[Edit tracking data]
%%

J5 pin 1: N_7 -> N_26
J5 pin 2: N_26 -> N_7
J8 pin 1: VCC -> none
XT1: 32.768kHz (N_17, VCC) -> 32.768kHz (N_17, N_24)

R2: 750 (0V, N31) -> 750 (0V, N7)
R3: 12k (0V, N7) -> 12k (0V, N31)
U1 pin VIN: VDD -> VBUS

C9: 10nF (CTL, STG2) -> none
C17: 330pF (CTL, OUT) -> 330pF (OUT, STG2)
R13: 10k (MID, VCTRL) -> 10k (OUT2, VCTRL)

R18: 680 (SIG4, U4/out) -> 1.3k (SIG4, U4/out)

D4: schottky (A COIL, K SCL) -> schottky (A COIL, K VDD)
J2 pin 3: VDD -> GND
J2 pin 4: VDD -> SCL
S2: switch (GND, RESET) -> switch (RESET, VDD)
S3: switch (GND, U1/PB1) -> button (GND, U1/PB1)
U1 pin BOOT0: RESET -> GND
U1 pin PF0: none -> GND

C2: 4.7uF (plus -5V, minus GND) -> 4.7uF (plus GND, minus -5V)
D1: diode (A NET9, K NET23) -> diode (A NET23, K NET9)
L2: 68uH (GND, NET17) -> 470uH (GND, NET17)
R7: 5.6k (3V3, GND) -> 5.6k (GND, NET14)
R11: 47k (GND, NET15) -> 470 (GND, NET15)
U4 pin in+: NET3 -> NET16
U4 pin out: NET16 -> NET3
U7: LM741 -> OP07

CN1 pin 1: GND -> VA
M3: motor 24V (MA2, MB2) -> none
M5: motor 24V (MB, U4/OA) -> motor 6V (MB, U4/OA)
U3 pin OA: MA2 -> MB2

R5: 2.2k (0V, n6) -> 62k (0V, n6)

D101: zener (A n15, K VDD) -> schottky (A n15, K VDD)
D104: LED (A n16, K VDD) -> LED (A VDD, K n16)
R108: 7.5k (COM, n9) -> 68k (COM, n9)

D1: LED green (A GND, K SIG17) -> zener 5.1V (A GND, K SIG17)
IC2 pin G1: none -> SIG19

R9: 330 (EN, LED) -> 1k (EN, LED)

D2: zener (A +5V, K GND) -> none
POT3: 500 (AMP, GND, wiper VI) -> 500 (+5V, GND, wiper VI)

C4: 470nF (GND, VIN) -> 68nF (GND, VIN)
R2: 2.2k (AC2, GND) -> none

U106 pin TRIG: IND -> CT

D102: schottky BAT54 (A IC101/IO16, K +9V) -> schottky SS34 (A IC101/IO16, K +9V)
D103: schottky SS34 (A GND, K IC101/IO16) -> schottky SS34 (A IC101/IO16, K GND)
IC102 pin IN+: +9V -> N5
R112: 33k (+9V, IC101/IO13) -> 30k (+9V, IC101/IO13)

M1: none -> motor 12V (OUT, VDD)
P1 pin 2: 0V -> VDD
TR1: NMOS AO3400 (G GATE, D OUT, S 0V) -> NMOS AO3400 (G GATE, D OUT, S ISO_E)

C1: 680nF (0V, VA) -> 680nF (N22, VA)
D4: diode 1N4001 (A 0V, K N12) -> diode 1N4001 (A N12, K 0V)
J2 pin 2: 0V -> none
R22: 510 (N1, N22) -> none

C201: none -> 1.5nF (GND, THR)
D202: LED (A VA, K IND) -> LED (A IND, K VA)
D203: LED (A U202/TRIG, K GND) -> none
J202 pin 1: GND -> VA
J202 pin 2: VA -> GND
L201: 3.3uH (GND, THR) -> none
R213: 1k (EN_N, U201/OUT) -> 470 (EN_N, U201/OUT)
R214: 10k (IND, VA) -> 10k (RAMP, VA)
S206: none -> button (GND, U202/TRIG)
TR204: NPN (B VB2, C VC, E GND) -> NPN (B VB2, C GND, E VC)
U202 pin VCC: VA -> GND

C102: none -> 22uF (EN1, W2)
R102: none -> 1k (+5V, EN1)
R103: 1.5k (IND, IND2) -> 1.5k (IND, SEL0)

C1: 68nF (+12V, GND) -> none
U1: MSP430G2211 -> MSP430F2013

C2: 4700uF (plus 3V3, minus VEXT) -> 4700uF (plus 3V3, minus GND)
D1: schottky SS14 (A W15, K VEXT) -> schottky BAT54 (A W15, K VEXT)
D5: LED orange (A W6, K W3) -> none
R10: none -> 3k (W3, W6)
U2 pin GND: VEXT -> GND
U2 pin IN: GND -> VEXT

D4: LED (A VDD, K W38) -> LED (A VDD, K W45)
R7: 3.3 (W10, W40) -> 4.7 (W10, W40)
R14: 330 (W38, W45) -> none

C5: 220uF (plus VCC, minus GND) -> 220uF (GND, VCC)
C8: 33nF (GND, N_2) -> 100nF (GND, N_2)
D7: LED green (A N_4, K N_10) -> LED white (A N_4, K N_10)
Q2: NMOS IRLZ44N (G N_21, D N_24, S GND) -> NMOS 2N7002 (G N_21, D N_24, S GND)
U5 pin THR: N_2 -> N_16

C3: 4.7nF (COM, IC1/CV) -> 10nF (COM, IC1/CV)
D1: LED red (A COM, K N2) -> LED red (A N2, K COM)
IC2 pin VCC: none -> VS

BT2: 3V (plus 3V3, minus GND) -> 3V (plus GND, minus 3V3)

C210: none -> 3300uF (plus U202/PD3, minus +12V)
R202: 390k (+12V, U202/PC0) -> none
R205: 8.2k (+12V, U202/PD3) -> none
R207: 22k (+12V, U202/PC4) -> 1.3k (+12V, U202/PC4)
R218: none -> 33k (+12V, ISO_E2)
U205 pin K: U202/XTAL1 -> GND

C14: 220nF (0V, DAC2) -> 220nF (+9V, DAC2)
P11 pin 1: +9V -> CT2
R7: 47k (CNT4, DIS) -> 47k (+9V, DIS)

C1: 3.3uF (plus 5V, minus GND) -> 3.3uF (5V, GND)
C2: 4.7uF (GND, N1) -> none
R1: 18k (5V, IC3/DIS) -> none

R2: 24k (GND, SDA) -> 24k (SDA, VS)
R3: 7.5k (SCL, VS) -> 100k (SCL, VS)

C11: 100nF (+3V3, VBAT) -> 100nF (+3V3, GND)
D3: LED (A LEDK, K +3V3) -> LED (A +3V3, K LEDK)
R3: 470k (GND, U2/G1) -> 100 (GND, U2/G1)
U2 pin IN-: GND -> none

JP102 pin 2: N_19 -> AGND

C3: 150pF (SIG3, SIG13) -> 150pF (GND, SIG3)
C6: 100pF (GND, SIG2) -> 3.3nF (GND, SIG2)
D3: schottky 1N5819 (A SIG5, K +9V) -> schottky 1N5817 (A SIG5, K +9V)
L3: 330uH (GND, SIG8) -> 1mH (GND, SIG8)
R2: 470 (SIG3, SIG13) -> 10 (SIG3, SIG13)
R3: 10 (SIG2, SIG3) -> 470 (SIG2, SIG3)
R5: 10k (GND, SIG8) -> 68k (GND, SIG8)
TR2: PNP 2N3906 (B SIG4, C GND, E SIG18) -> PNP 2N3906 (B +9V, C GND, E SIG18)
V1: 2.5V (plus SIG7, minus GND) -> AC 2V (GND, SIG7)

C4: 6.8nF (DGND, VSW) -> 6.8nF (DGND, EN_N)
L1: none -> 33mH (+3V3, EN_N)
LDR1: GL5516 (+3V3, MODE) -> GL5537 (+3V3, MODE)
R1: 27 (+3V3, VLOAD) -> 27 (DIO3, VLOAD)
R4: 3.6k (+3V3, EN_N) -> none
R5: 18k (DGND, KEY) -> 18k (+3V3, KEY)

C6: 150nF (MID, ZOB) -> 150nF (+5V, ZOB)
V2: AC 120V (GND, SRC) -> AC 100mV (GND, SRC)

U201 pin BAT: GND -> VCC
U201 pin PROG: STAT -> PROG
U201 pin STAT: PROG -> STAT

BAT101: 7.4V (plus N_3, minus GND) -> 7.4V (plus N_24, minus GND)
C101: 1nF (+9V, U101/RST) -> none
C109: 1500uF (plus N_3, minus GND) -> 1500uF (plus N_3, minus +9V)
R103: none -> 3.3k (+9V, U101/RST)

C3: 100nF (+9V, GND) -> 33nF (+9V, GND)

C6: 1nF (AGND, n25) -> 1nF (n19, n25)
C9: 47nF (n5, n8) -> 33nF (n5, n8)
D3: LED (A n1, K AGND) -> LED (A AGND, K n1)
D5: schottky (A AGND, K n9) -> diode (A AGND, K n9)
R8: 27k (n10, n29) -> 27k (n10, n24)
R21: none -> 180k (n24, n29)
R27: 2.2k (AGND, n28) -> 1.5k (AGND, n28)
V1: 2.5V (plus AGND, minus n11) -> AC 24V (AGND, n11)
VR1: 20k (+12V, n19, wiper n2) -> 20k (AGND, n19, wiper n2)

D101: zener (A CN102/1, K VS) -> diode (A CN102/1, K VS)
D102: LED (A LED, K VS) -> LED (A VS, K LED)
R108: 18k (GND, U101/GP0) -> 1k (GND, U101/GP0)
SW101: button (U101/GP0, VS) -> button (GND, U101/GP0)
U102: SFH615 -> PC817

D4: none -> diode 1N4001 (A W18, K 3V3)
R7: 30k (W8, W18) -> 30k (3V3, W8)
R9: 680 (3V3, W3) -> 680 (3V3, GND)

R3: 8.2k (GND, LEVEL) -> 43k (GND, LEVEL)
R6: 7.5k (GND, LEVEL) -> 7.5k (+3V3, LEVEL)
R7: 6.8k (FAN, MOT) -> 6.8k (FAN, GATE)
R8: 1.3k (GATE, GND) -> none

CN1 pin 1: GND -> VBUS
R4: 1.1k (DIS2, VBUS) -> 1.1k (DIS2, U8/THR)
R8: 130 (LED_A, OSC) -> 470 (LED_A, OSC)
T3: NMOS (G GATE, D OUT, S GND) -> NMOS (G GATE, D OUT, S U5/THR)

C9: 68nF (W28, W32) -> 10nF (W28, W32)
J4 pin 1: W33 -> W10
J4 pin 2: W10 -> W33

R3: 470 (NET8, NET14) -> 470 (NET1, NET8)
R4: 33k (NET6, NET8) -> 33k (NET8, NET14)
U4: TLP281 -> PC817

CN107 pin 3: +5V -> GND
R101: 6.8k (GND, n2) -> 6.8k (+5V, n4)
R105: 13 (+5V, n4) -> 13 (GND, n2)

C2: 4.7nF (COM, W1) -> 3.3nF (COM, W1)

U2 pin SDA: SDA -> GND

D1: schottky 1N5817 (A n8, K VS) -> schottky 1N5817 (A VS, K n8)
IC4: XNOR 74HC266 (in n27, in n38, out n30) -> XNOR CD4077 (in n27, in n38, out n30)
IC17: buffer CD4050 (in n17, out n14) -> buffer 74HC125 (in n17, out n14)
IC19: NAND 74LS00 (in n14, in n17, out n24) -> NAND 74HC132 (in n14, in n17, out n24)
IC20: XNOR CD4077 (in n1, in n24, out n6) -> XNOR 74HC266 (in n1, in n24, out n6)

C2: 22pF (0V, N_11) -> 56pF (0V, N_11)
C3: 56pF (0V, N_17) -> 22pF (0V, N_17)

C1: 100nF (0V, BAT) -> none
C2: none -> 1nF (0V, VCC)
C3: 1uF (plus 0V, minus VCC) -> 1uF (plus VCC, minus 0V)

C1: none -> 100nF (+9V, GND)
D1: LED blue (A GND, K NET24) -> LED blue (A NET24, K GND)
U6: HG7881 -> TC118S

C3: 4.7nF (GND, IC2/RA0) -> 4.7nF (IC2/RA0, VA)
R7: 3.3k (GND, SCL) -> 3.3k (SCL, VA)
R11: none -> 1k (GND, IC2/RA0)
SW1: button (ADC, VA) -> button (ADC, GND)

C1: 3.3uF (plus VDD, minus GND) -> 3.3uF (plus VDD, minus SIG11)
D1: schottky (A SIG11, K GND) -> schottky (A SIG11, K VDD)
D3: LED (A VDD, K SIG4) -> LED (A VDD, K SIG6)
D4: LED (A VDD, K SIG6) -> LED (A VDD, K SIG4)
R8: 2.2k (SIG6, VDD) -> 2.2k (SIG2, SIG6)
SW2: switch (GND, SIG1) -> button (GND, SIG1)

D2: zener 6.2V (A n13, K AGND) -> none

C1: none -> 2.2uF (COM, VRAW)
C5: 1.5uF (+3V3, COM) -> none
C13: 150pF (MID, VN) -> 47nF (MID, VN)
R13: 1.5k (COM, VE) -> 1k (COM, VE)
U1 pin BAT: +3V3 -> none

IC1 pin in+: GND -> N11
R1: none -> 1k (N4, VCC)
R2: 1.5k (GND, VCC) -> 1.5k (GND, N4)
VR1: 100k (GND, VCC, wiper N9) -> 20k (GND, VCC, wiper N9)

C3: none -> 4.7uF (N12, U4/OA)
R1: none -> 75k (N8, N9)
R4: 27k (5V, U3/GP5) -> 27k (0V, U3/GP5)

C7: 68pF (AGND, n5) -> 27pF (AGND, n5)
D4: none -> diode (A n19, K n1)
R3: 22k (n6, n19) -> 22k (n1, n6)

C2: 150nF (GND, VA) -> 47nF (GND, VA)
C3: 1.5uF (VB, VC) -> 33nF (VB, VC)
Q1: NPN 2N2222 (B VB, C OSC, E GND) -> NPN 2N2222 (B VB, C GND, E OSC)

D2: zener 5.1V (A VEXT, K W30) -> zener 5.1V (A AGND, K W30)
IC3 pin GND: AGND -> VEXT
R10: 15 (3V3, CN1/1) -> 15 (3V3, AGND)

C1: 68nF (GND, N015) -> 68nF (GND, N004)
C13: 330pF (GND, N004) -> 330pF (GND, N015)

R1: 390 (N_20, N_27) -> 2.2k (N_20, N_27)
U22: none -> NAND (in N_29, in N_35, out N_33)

%%

### What is expected
If a line in the records above holds the string "DGND", copy it out.

### Answer box
C4: 6.8nF (DGND, VSW) -> 6.8nF (DGND, EN_N)
R5: 18k (DGND, KEY) -> 18k (+3V3, KEY)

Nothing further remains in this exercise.